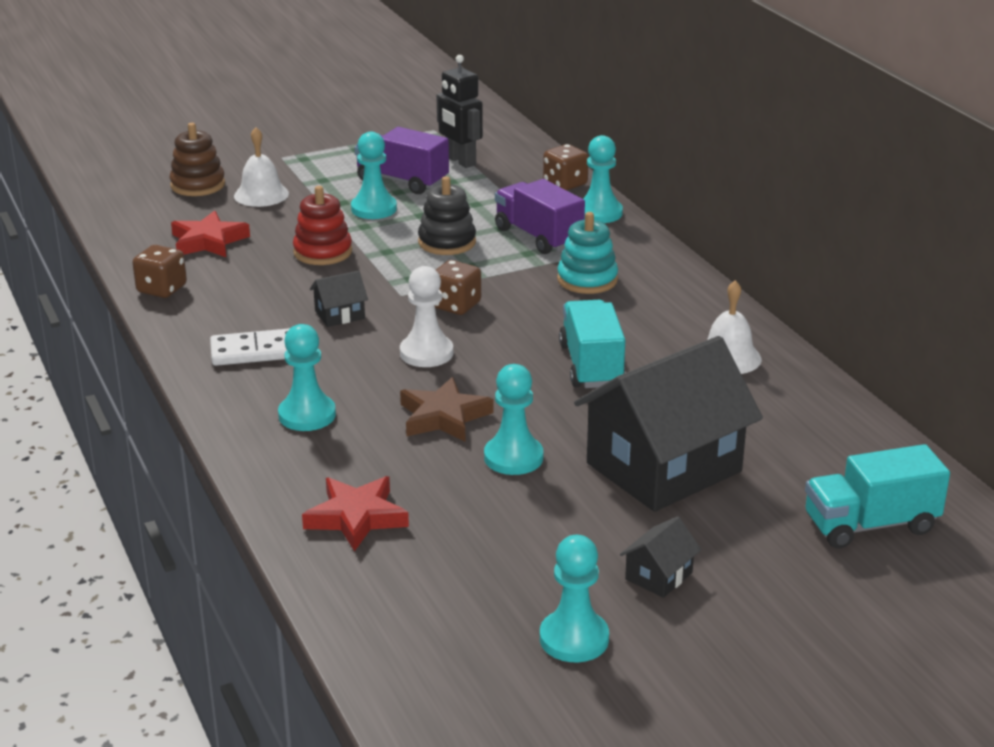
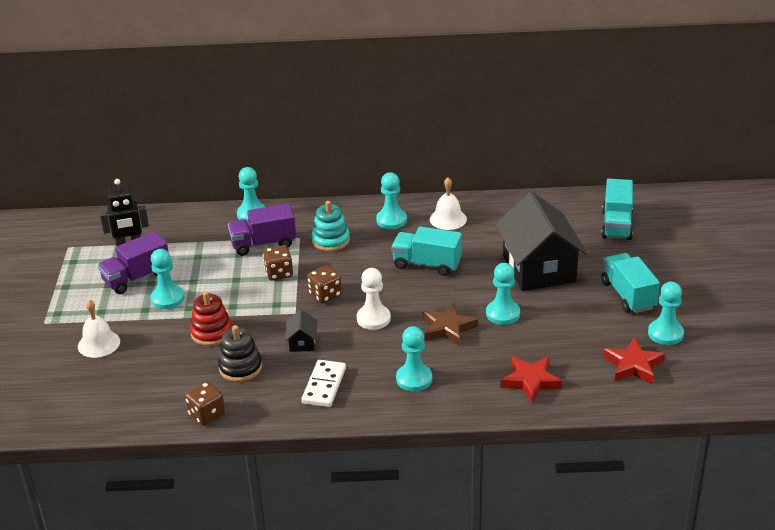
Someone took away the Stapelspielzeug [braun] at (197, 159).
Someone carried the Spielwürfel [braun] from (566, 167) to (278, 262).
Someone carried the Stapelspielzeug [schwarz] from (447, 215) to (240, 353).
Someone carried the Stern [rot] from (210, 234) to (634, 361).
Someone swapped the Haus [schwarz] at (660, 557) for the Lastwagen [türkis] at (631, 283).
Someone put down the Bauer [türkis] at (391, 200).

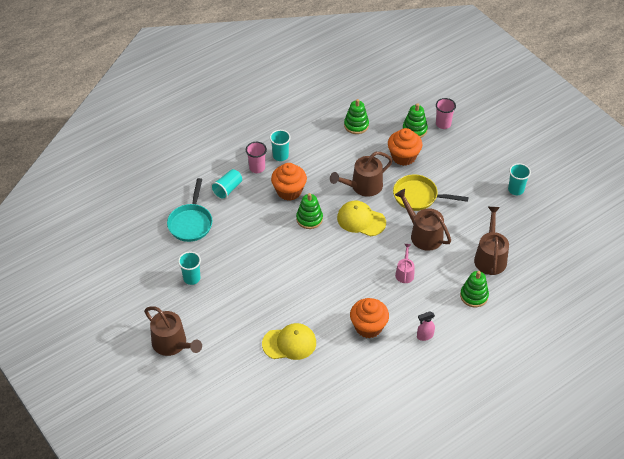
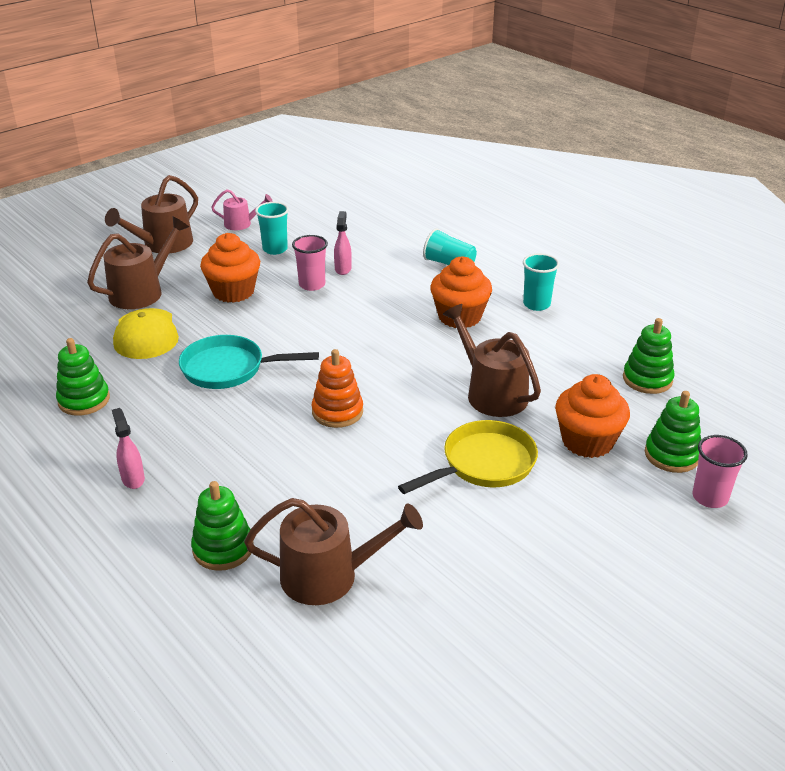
Someone carried the Becher [rosa] from (256, 157) to (310, 263).
Someone took away the Becher [türkis] at (519, 179).
Someone rotated the Pfanne [gelb] at (431, 192) by 45 degrees clockwise.
Someone carried the Pfanne [türkis] from (189, 210) to (249, 362).
Someone carried the Gießkanne [braun] from (423, 220) to (138, 262).
Someone carried the Stapelspielzeug [grün] from (309, 211) to (83, 377).
Someone took away the Kappe [gelb] at (361, 218).
Someone carried the Gießkanne [rosa] from (404, 263) to (242, 210).
Someone carried the Muffin [orange] from (369, 318) to (230, 268).
Someone put down the Sprühflasche [rosa] at (343, 243).
Someone put down the Stapelspielzeug [orange] at (337, 388).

★ ★ ★

• Work task: What belongs in the answer is the line with "Someone rotated the" plus every later line of the listing, copied word for word and nothing besides.

• Answer box:
Someone rotated the Pfanne [gelb] at (431, 192) by 45 degrees clockwise.
Someone carried the Pfanne [türkis] from (189, 210) to (249, 362).
Someone carried the Gießkanne [braun] from (423, 220) to (138, 262).
Someone carried the Stapelspielzeug [grün] from (309, 211) to (83, 377).
Someone took away the Kappe [gelb] at (361, 218).
Someone carried the Gießkanne [rosa] from (404, 263) to (242, 210).
Someone carried the Muffin [orange] from (369, 318) to (230, 268).
Someone put down the Sprühflasche [rosa] at (343, 243).
Someone put down the Stapelspielzeug [orange] at (337, 388).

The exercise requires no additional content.